--- THE DATA Enclosed Below ---
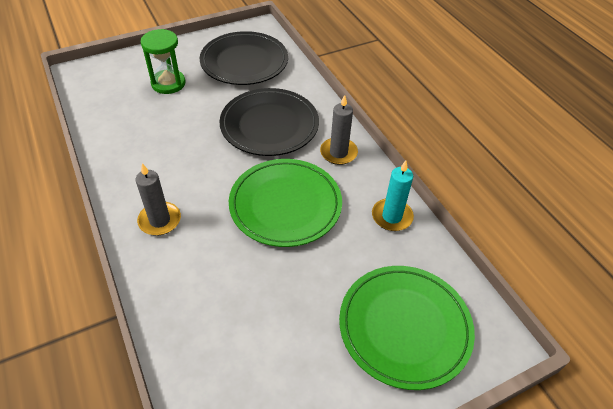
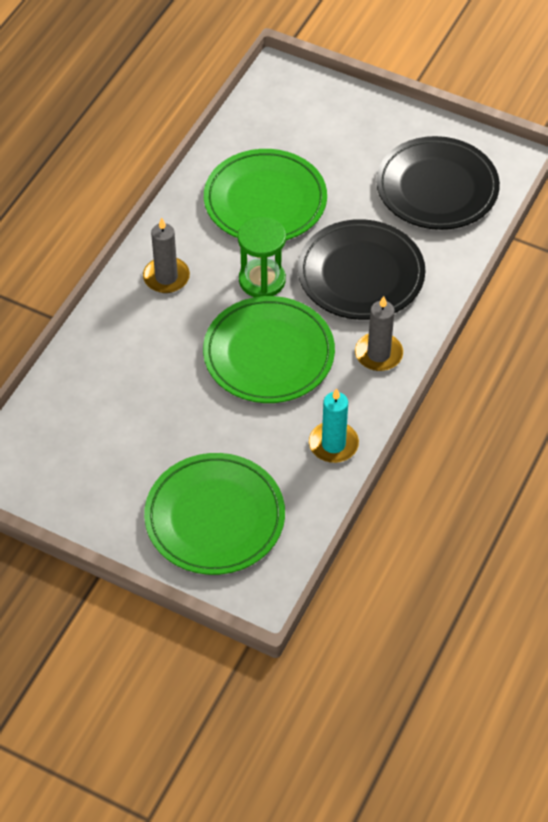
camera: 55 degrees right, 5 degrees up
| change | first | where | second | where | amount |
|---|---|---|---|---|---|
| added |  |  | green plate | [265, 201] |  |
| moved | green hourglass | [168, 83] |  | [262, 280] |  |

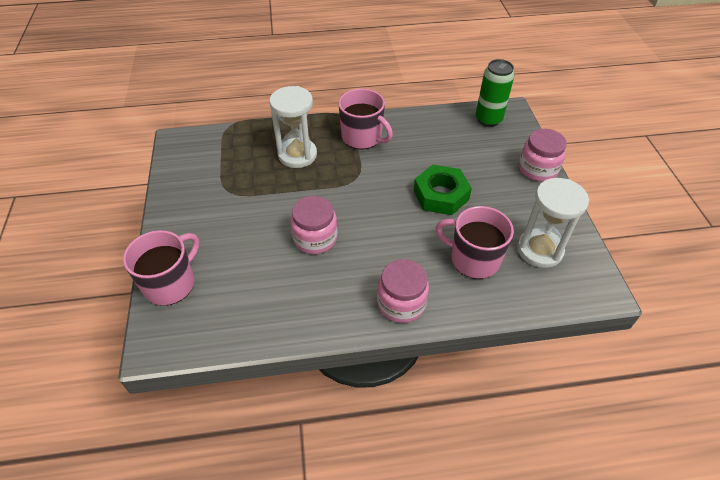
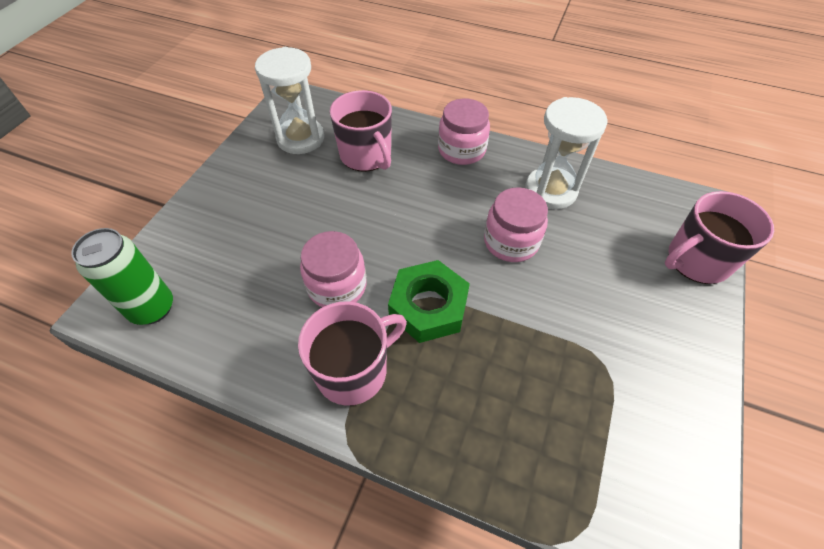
camera: 150 degrees left, 5 degrees up
| change | first | where | second | where | amount |
|---|---|---|---|---|---|
| moved | white hourglass | [297, 155] |  | [550, 190] |  |
| moved | green nut | [441, 195] |  | [428, 306] |  |
| moved | pink jar | [538, 169] |  | [337, 286] |  |
| turned | pink mug | [362, 137] |  | [353, 370] | 75 degrees clockwise |

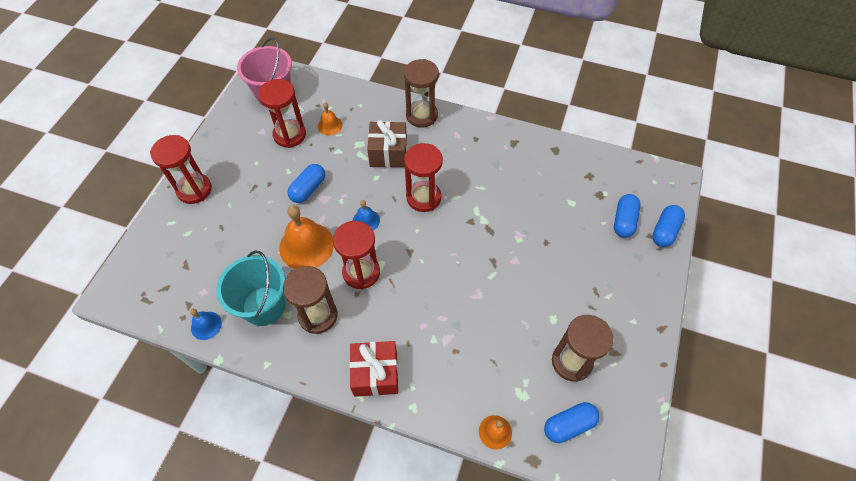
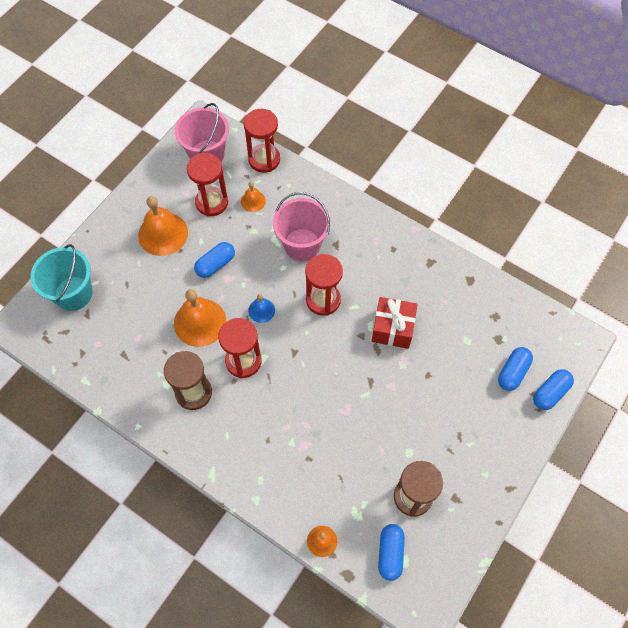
camera: 15 degrees right, 5 degrees up
| change | first | where | second | where | amount |
|---|---|---|---|---|---|
| removed | blue bell | [206, 325] |  |  |  |
| removed | brown hourglass | [421, 115] |  |  |  |
| added |  |  | orange bell | [163, 234] |  |
| moved | red hourglass | [194, 190] |  | [264, 159] |  |
| moved | turquoise bucket | [264, 306] |  | [73, 293] |  |
| moved | red gift | [375, 373] |  | [392, 328] |  |
| replaced | brown gift | [388, 153] | pink bucket | [302, 244] |  |
| turned | blue capsule | [569, 425] |  | [390, 553] | 75 degrees counterclockwise |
--- End of Enclosed THE DATA ---
Set out nothing but the lines from the line with "green hourglass |" through the end of the material, reproduced exactly, both ends included, pictures omitted.

| moved | green hourglass | [168, 83] |  | [262, 280] |  |

camera: 150 degrees left, 5 degrees up
| change | first | where | second | where | amount |
|---|---|---|---|---|---|
| moved | white hourglass | [297, 155] |  | [550, 190] |  |
| moved | green nut | [441, 195] |  | [428, 306] |  |
| moved | pink jar | [538, 169] |  | [337, 286] |  |
| turned | pink mug | [362, 137] |  | [353, 370] | 75 degrees clockwise |

camera: 15 degrees right, 5 degrees up
| change | first | where | second | where | amount |
|---|---|---|---|---|---|
| removed | blue bell | [206, 325] |  |  |  |
| removed | brown hourglass | [421, 115] |  |  |  |
| added |  |  | orange bell | [163, 234] |  |
| moved | red hourglass | [194, 190] |  | [264, 159] |  |
| moved | turquoise bucket | [264, 306] |  | [73, 293] |  |
| moved | red gift | [375, 373] |  | [392, 328] |  |
| replaced | brown gift | [388, 153] | pink bucket | [302, 244] |  |
| turned | blue capsule | [569, 425] |  | [390, 553] | 75 degrees counterclockwise |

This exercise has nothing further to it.